■ EXERCISE OBJECTIVE
Beginning with the line that contains "to [535 203]", reproduce every line through the end of the records below exactly, and leave the pictures out.

### RECORDS SUPPLIED

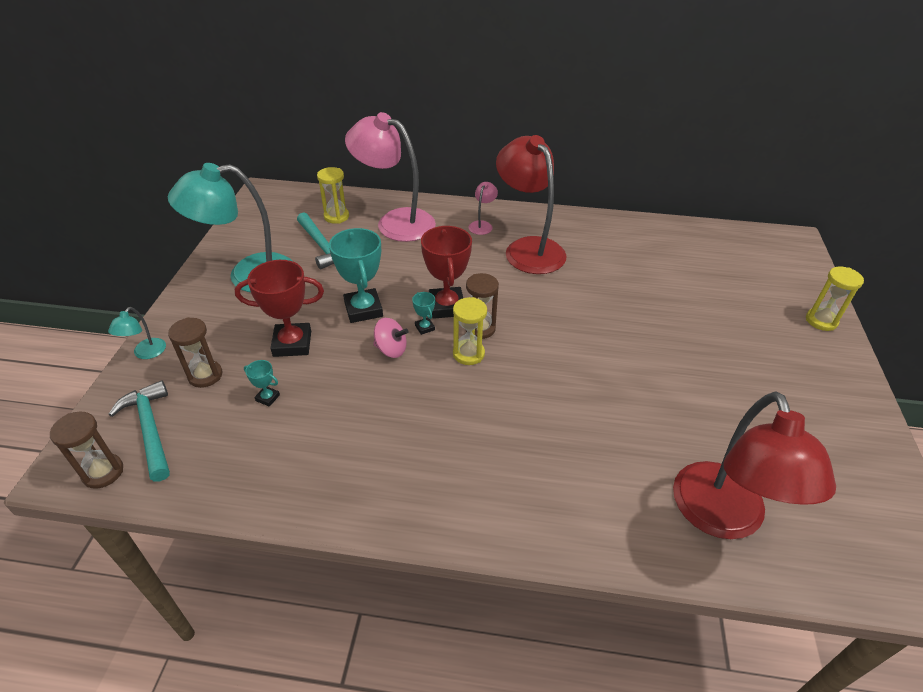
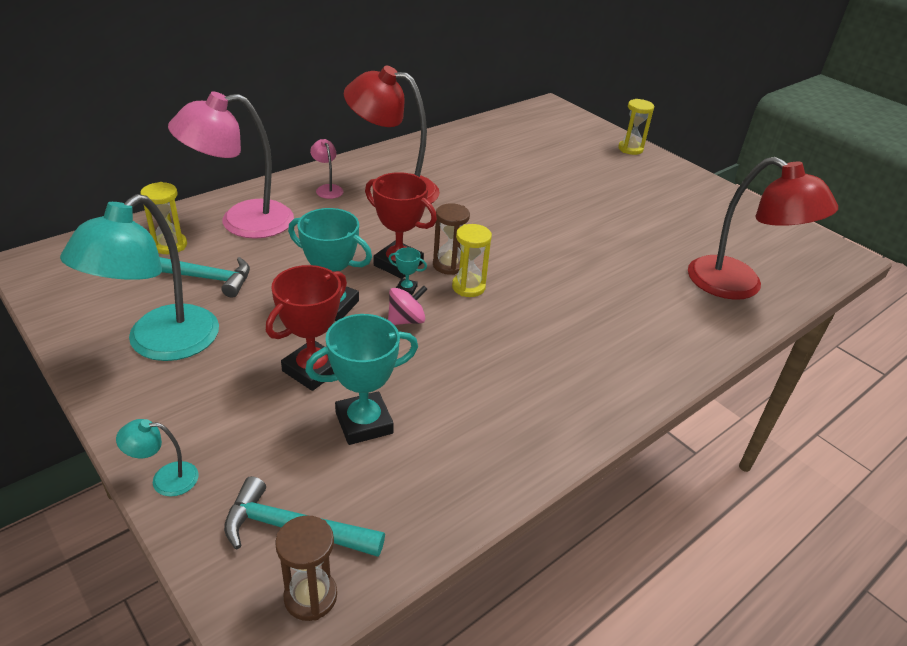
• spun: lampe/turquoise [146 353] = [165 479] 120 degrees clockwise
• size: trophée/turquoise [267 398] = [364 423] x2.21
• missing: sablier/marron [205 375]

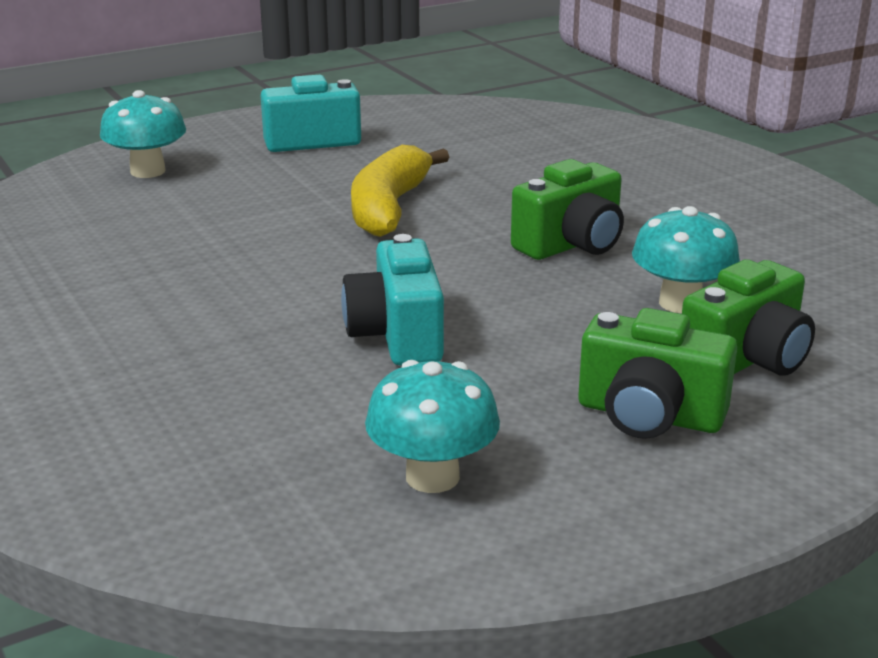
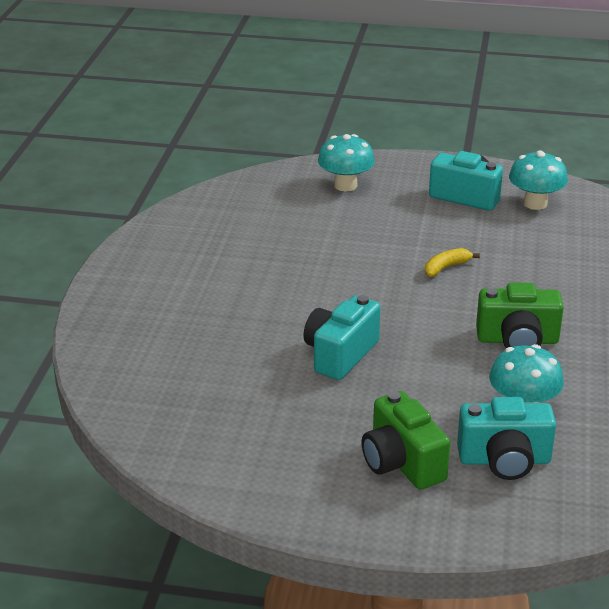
• size: banane/jaune [389 208] = [446 267] x0.49
• colour: appareil photo/vert [746 360] to appareil photo/turquoise [504 460]
• relocated: champignon/turquoise [432 477] to [535 203]

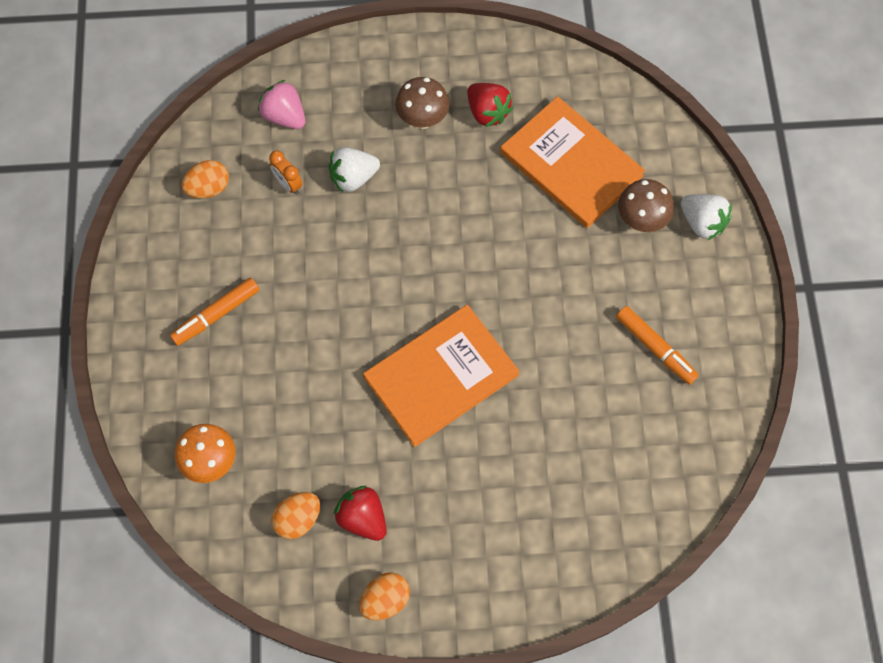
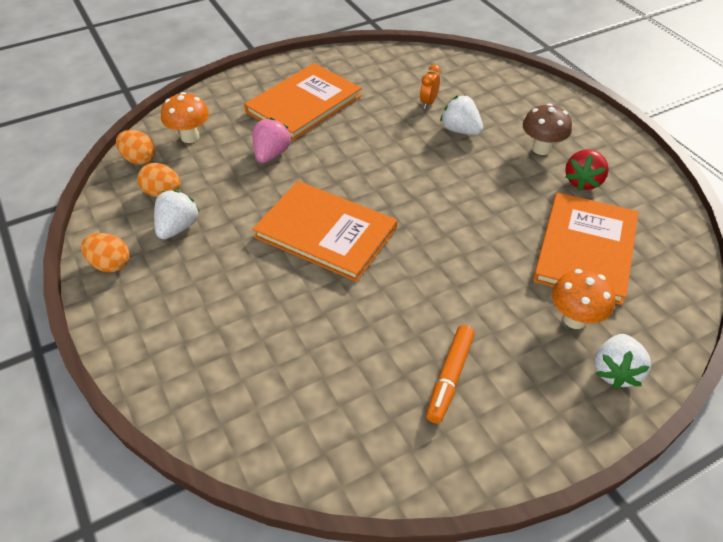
• relocated: œuf/orange [208 188] to [139 159]
• colour: fraise/rouge [363 518] to fraise/blanc [178 227]
• exchanged: feutre/orange [216 315] to livre/orange [304 104]
• relocated: fraise/rose [284 116] to [271 154]
• colour: champignon/marron [641 220] to champignon/orange [574 319]

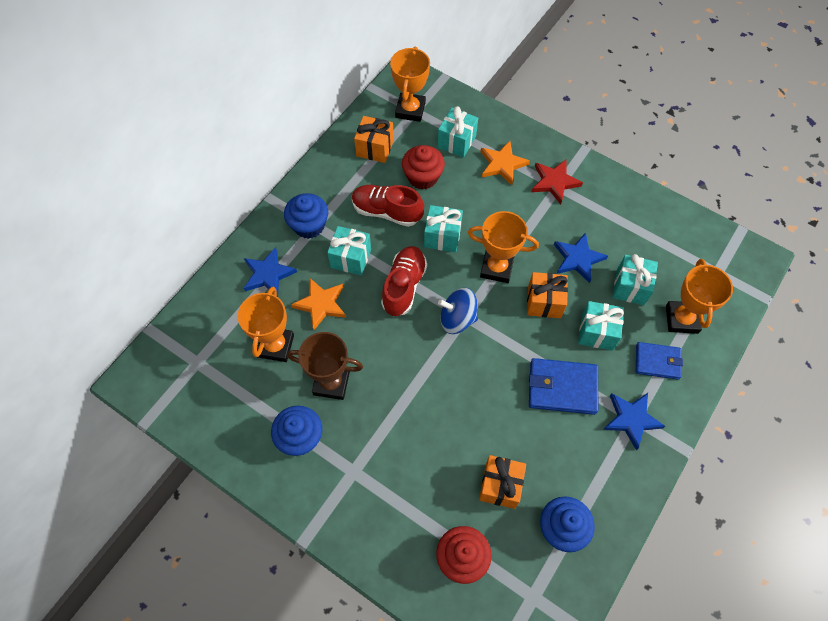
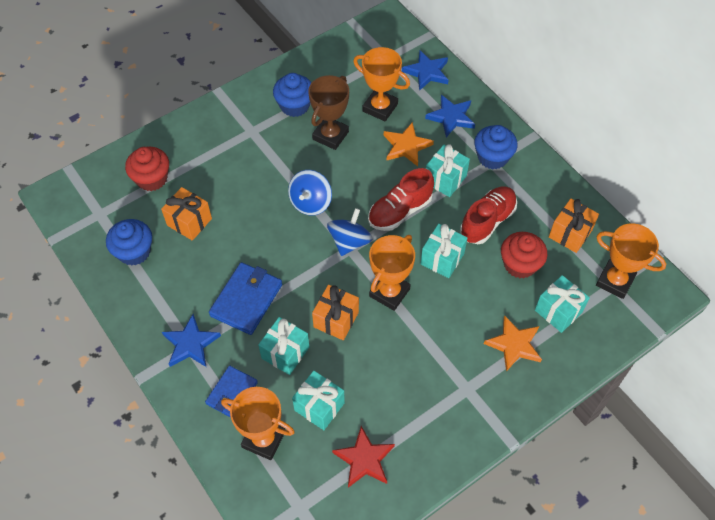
• appeared: toupie/bleu [310 202]
• relocated: étoile/rouge [554 182] to [364 459]
• spun: chaussure/rouge [404 286] = [400 211] 105 degrees clockwise
• relocated: étoile/bleu [578 259] to [427 72]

######

■ WRITTEN ANSWER
• relocated: champignon/turquoise [432 477] to [535 203]

• relocated: œuf/orange [208 188] to [139 159]
• colour: fraise/rouge [363 518] to fraise/blanc [178 227]
• exchanged: feutre/orange [216 315] to livre/orange [304 104]
• relocated: fraise/rose [284 116] to [271 154]
• colour: champignon/marron [641 220] to champignon/orange [574 319]

• appeared: toupie/bleu [310 202]
• relocated: étoile/rouge [554 182] to [364 459]
• spun: chaussure/rouge [404 286] = [400 211] 105 degrees clockwise
• relocated: étoile/bleu [578 259] to [427 72]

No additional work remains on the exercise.